**Exercise**
Which lines of the entries contain the string "degrees"? Please find them and copy them.

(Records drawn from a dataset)
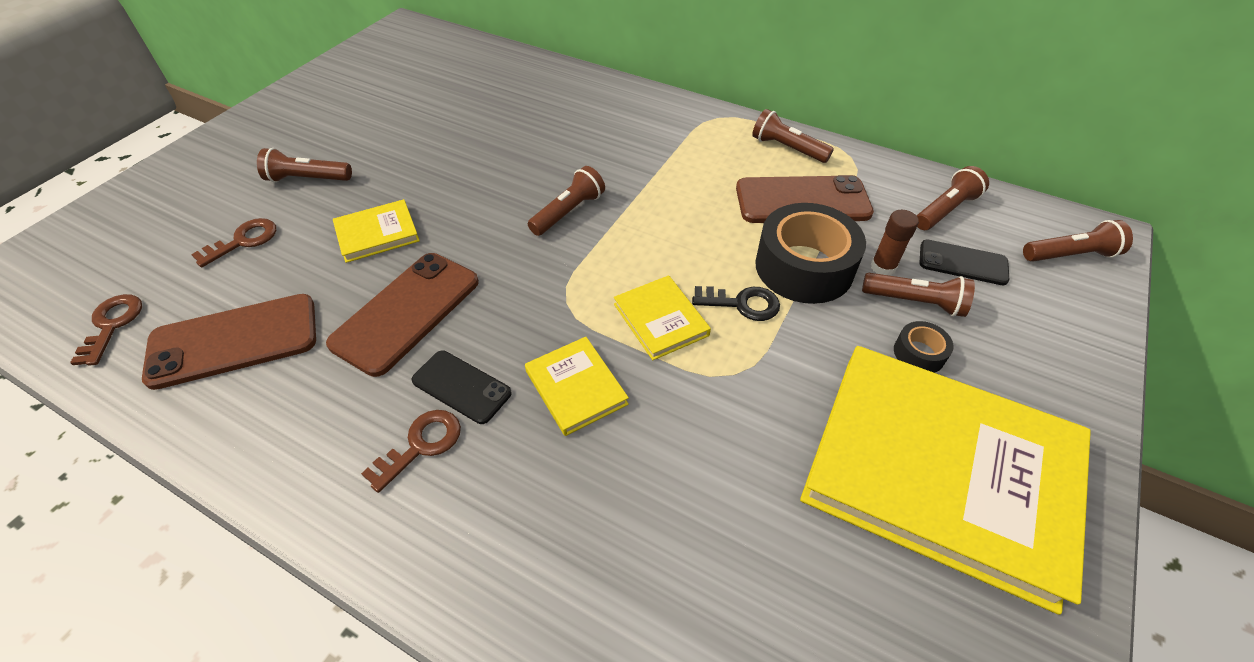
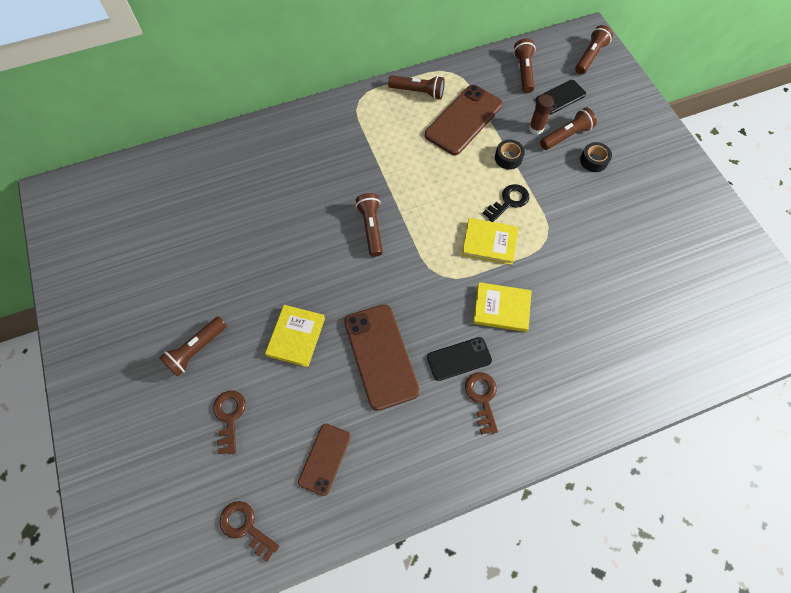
camera: 50 degrees left, 15 degrees up
(234, 341) = (324, 459): brown phone -> brown phone, size x0.59
(787, 148) = (418, 92): brown flashlight -> brown flashlight turned 150 degrees counterclockwise
(804, 267) = (508, 158): black tape -> black tape, size x0.45
(940, 471) = (652, 207): yellow book -> none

**Answer to this task**
camera: 50 degrees left, 15 degrees up
(787, 148) = (418, 92): brown flashlight -> brown flashlight turned 150 degrees counterclockwise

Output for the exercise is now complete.